▶ Exercise directions
Copy the listing exactly. Omit nothing.

▶ Data shown

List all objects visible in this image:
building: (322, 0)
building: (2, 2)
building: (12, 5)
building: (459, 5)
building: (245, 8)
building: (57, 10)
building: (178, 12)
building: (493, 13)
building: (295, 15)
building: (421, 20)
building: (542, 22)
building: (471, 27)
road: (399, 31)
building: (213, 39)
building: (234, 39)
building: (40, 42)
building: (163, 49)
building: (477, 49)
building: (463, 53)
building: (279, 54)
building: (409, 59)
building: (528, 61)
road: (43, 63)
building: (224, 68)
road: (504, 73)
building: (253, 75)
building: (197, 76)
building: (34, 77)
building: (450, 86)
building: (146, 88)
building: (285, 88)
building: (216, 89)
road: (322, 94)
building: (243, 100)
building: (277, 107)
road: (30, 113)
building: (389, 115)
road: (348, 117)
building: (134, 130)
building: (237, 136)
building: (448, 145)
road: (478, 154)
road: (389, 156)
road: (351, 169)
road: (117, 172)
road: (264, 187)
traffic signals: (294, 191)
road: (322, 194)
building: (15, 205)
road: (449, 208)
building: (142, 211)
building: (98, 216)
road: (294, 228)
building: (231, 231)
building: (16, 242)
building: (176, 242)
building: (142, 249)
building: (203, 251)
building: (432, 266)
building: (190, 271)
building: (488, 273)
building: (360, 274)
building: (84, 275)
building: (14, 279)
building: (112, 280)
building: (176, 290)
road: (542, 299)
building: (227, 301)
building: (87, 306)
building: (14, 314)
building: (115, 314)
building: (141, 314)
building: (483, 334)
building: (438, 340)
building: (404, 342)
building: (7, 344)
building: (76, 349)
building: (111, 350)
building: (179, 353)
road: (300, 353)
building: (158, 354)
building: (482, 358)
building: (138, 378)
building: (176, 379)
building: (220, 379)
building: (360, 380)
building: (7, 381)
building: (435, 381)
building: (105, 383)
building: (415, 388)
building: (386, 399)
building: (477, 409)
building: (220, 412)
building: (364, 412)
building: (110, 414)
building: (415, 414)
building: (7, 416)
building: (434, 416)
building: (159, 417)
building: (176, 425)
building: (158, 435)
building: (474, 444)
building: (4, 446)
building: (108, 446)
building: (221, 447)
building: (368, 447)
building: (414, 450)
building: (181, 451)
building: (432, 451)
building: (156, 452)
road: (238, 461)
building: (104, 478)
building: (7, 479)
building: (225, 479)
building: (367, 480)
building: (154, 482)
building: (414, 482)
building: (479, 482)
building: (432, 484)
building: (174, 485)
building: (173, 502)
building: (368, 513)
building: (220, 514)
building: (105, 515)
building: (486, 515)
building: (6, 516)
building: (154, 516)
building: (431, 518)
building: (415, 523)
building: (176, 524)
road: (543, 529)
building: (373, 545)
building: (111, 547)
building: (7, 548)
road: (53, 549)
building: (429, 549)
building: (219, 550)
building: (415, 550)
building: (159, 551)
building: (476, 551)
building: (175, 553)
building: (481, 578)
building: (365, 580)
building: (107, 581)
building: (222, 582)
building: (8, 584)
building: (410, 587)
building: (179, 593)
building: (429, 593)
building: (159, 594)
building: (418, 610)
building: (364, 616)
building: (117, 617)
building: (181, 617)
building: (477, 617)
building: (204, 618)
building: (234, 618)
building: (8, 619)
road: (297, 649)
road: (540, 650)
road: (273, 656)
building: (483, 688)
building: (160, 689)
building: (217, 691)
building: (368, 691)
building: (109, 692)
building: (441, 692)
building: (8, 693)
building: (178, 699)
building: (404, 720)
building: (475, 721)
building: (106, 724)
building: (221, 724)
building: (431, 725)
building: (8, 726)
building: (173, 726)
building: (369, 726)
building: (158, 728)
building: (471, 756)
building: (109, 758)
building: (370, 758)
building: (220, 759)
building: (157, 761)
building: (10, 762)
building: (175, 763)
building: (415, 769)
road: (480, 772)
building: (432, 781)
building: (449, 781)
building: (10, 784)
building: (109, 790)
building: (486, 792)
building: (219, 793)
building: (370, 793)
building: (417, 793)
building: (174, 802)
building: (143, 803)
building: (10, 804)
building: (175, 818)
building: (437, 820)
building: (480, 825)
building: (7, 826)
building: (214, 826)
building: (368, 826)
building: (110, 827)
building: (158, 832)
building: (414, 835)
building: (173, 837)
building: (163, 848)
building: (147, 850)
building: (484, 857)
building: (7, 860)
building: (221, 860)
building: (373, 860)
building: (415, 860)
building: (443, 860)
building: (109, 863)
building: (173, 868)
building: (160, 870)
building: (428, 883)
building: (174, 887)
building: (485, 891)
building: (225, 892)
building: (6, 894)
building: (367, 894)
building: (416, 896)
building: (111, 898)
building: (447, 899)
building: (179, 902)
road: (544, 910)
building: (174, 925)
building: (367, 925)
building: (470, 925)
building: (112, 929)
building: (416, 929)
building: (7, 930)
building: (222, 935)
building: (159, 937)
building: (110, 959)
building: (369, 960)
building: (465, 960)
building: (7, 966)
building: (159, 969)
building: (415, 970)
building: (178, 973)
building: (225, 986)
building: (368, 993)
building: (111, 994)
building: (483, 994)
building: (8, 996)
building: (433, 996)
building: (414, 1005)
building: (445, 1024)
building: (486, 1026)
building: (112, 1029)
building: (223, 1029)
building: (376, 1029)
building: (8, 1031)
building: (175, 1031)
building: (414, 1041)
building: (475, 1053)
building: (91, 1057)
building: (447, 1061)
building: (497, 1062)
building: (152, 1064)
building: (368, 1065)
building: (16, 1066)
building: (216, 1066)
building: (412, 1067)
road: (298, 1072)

▶ Result of the task
List all objects visible in this image:
building: (322, 0)
building: (2, 2)
building: (12, 5)
building: (459, 5)
building: (245, 8)
building: (57, 10)
building: (178, 12)
building: (493, 13)
building: (295, 15)
building: (421, 20)
building: (542, 22)
building: (471, 27)
road: (399, 31)
building: (213, 39)
building: (234, 39)
building: (40, 42)
building: (163, 49)
building: (477, 49)
building: (463, 53)
building: (279, 54)
building: (409, 59)
building: (528, 61)
road: (43, 63)
building: (224, 68)
road: (504, 73)
building: (253, 75)
building: (197, 76)
building: (34, 77)
building: (450, 86)
building: (146, 88)
building: (285, 88)
building: (216, 89)
road: (322, 94)
building: (243, 100)
building: (277, 107)
road: (30, 113)
building: (389, 115)
road: (348, 117)
building: (134, 130)
building: (237, 136)
building: (448, 145)
road: (478, 154)
road: (389, 156)
road: (351, 169)
road: (117, 172)
road: (264, 187)
traffic signals: (294, 191)
road: (322, 194)
building: (15, 205)
road: (449, 208)
building: (142, 211)
building: (98, 216)
road: (294, 228)
building: (231, 231)
building: (16, 242)
building: (176, 242)
building: (142, 249)
building: (203, 251)
building: (432, 266)
building: (190, 271)
building: (488, 273)
building: (360, 274)
building: (84, 275)
building: (14, 279)
building: (112, 280)
building: (176, 290)
road: (542, 299)
building: (227, 301)
building: (87, 306)
building: (14, 314)
building: (115, 314)
building: (141, 314)
building: (483, 334)
building: (438, 340)
building: (404, 342)
building: (7, 344)
building: (76, 349)
building: (111, 350)
building: (179, 353)
road: (300, 353)
building: (158, 354)
building: (482, 358)
building: (138, 378)
building: (176, 379)
building: (220, 379)
building: (360, 380)
building: (7, 381)
building: (435, 381)
building: (105, 383)
building: (415, 388)
building: (386, 399)
building: (477, 409)
building: (220, 412)
building: (364, 412)
building: (110, 414)
building: (415, 414)
building: (7, 416)
building: (434, 416)
building: (159, 417)
building: (176, 425)
building: (158, 435)
building: (474, 444)
building: (4, 446)
building: (108, 446)
building: (221, 447)
building: (368, 447)
building: (414, 450)
building: (181, 451)
building: (432, 451)
building: (156, 452)
road: (238, 461)
building: (104, 478)
building: (7, 479)
building: (225, 479)
building: (367, 480)
building: (154, 482)
building: (414, 482)
building: (479, 482)
building: (432, 484)
building: (174, 485)
building: (173, 502)
building: (368, 513)
building: (220, 514)
building: (105, 515)
building: (486, 515)
building: (6, 516)
building: (154, 516)
building: (431, 518)
building: (415, 523)
building: (176, 524)
road: (543, 529)
building: (373, 545)
building: (111, 547)
building: (7, 548)
road: (53, 549)
building: (429, 549)
building: (219, 550)
building: (415, 550)
building: (159, 551)
building: (476, 551)
building: (175, 553)
building: (481, 578)
building: (365, 580)
building: (107, 581)
building: (222, 582)
building: (8, 584)
building: (410, 587)
building: (179, 593)
building: (429, 593)
building: (159, 594)
building: (418, 610)
building: (364, 616)
building: (117, 617)
building: (181, 617)
building: (477, 617)
building: (204, 618)
building: (234, 618)
building: (8, 619)
road: (297, 649)
road: (540, 650)
road: (273, 656)
building: (483, 688)
building: (160, 689)
building: (217, 691)
building: (368, 691)
building: (109, 692)
building: (441, 692)
building: (8, 693)
building: (178, 699)
building: (404, 720)
building: (475, 721)
building: (106, 724)
building: (221, 724)
building: (431, 725)
building: (8, 726)
building: (173, 726)
building: (369, 726)
building: (158, 728)
building: (471, 756)
building: (109, 758)
building: (370, 758)
building: (220, 759)
building: (157, 761)
building: (10, 762)
building: (175, 763)
building: (415, 769)
road: (480, 772)
building: (432, 781)
building: (449, 781)
building: (10, 784)
building: (109, 790)
building: (486, 792)
building: (219, 793)
building: (370, 793)
building: (417, 793)
building: (174, 802)
building: (143, 803)
building: (10, 804)
building: (175, 818)
building: (437, 820)
building: (480, 825)
building: (7, 826)
building: (214, 826)
building: (368, 826)
building: (110, 827)
building: (158, 832)
building: (414, 835)
building: (173, 837)
building: (163, 848)
building: (147, 850)
building: (484, 857)
building: (7, 860)
building: (221, 860)
building: (373, 860)
building: (415, 860)
building: (443, 860)
building: (109, 863)
building: (173, 868)
building: (160, 870)
building: (428, 883)
building: (174, 887)
building: (485, 891)
building: (225, 892)
building: (6, 894)
building: (367, 894)
building: (416, 896)
building: (111, 898)
building: (447, 899)
building: (179, 902)
road: (544, 910)
building: (174, 925)
building: (367, 925)
building: (470, 925)
building: (112, 929)
building: (416, 929)
building: (7, 930)
building: (222, 935)
building: (159, 937)
building: (110, 959)
building: (369, 960)
building: (465, 960)
building: (7, 966)
building: (159, 969)
building: (415, 970)
building: (178, 973)
building: (225, 986)
building: (368, 993)
building: (111, 994)
building: (483, 994)
building: (8, 996)
building: (433, 996)
building: (414, 1005)
building: (445, 1024)
building: (486, 1026)
building: (112, 1029)
building: (223, 1029)
building: (376, 1029)
building: (8, 1031)
building: (175, 1031)
building: (414, 1041)
building: (475, 1053)
building: (91, 1057)
building: (447, 1061)
building: (497, 1062)
building: (152, 1064)
building: (368, 1065)
building: (16, 1066)
building: (216, 1066)
building: (412, 1067)
road: (298, 1072)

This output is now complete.